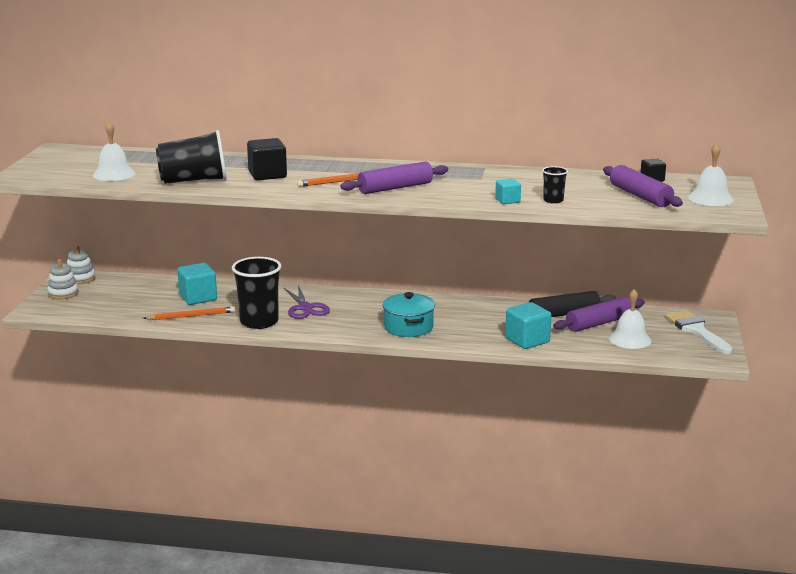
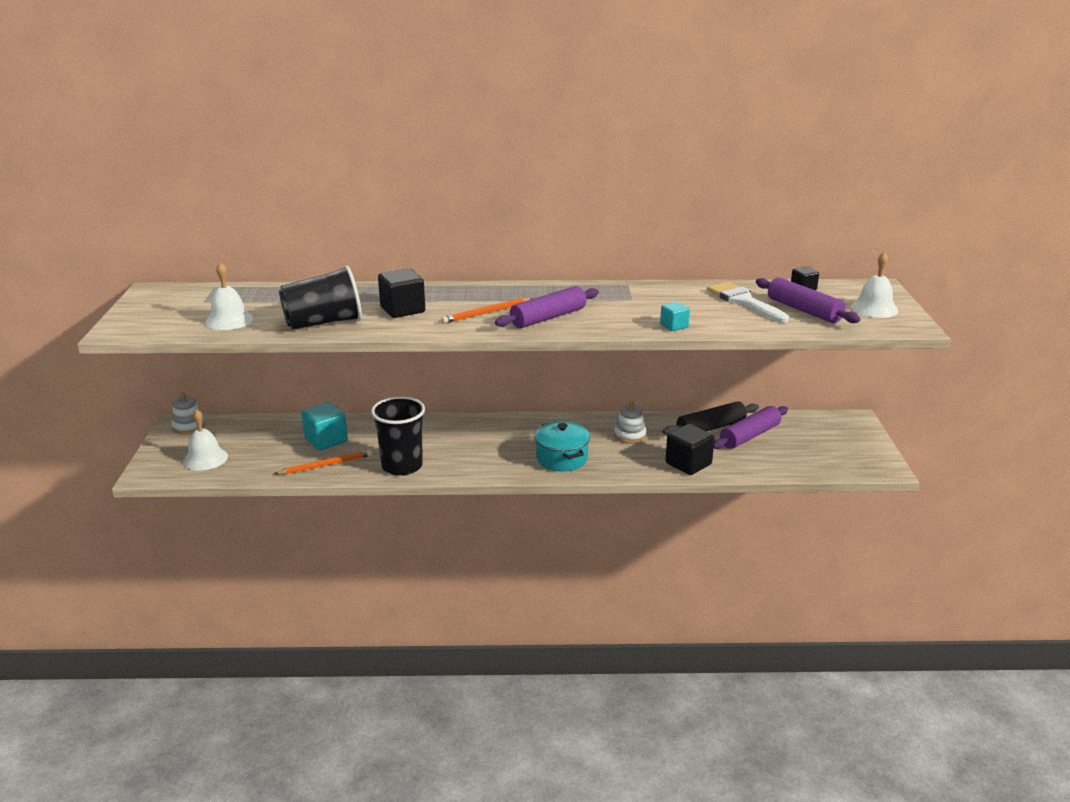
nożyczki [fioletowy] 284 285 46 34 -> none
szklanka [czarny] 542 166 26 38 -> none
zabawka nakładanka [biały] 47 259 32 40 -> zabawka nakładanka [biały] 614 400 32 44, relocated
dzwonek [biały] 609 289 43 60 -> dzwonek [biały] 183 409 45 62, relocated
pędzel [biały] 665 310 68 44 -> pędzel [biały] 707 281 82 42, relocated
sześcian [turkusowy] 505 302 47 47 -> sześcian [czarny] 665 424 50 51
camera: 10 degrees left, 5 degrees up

● ● ●

GOAL OF THE EXERCISE: Scan the records above for the word "czarny". Show each line in which it appears.

ANSWER TO THIS TASK:
szklanka [czarny] 542 166 26 38 -> none
sześcian [turkusowy] 505 302 47 47 -> sześcian [czarny] 665 424 50 51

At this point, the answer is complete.